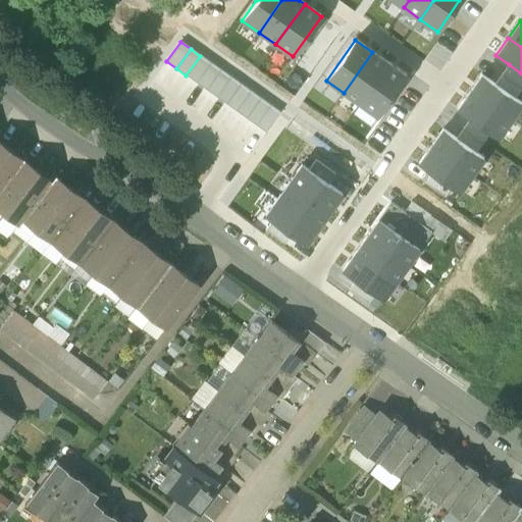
[(372,52),(344,93),(360,104),(388,63),(372,52)]
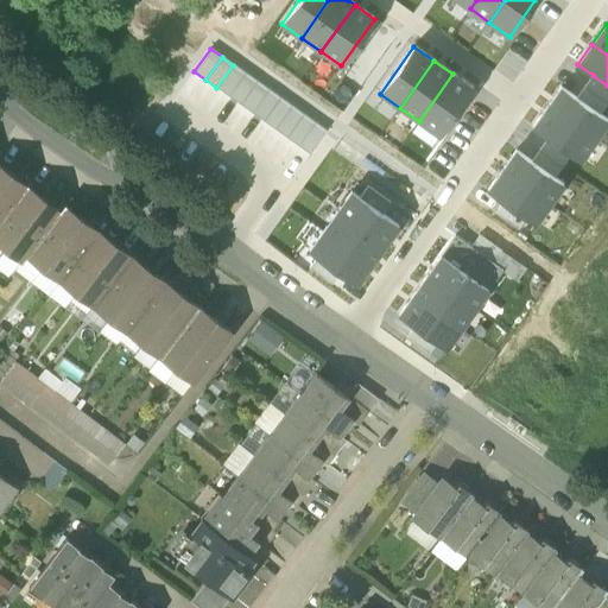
[(245,74),(233,65),(216,88),(228,96),(245,74)]
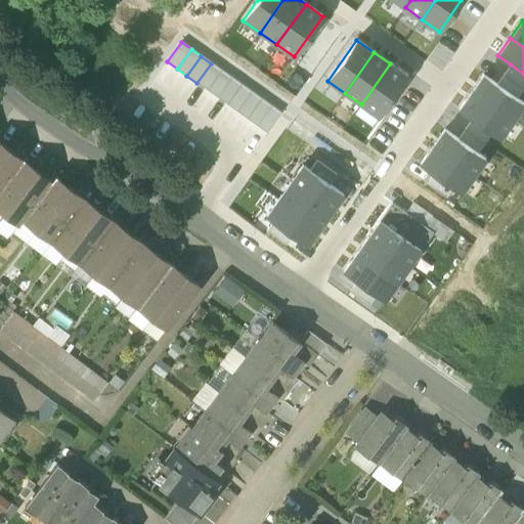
[(221,71),(211,63),(197,83),(207,90),(221,71)]
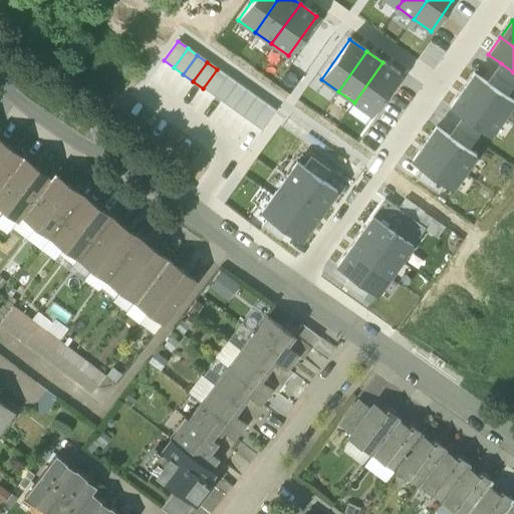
[(382,62),(354,102),(371,114),(400,75),(382,62)]
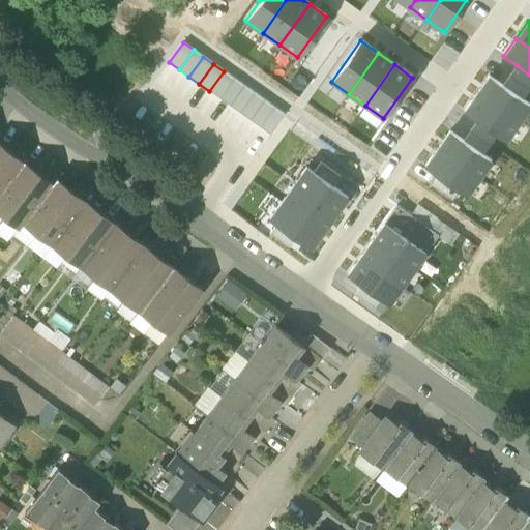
[(529,75),(517,65),(509,76),(529,90),(529,89),(529,75)]
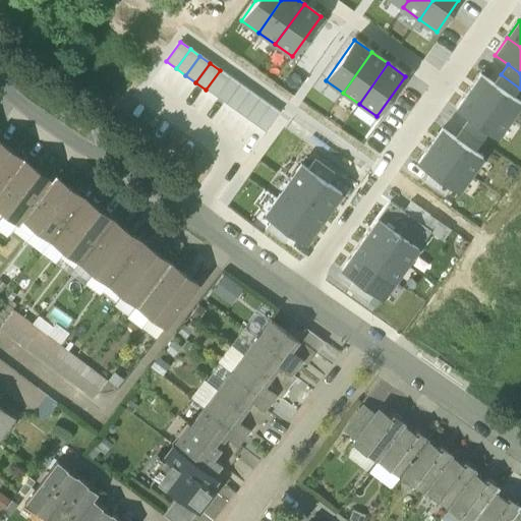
[(230,76),(220,70),(206,90),(216,97),(230,76)]
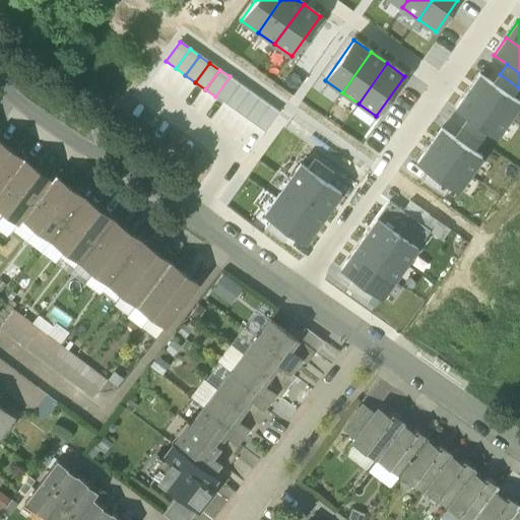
[(467,91),(508,120),(519,103),(513,99),(493,84),(479,74),(467,91)]
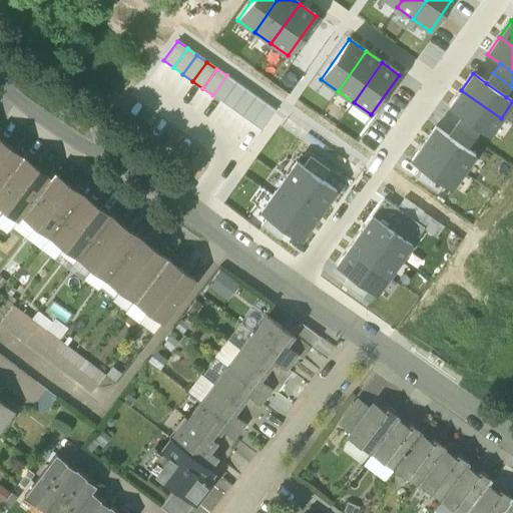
[(506,97),(512,87),(493,73),(486,83),(506,97)]
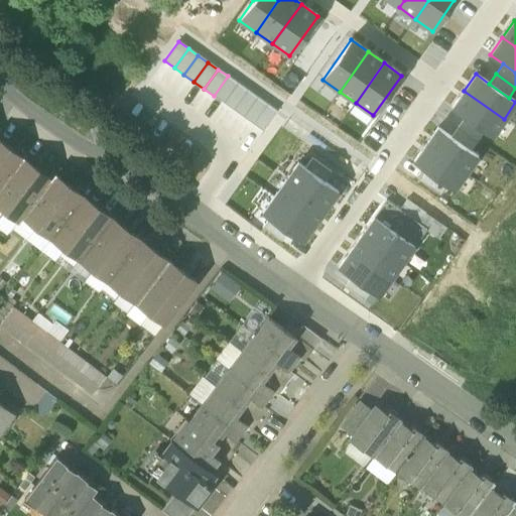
[(237,83),(228,76),(214,96),(223,103),(237,83)]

________________________________________

**Action item**
Write the lines from the one containing "[(230,76),(220,70),(206,90),(216,97),(230,76)]" through the end of the data above exactly as they appear, and do not carry over any picture.

**Final answer**
[(230,76),(220,70),(206,90),(216,97),(230,76)]
[(467,91),(508,120),(519,103),(513,99),(493,84),(479,74),(467,91)]
[(506,97),(512,87),(493,73),(486,83),(506,97)]
[(237,83),(228,76),(214,96),(223,103),(237,83)]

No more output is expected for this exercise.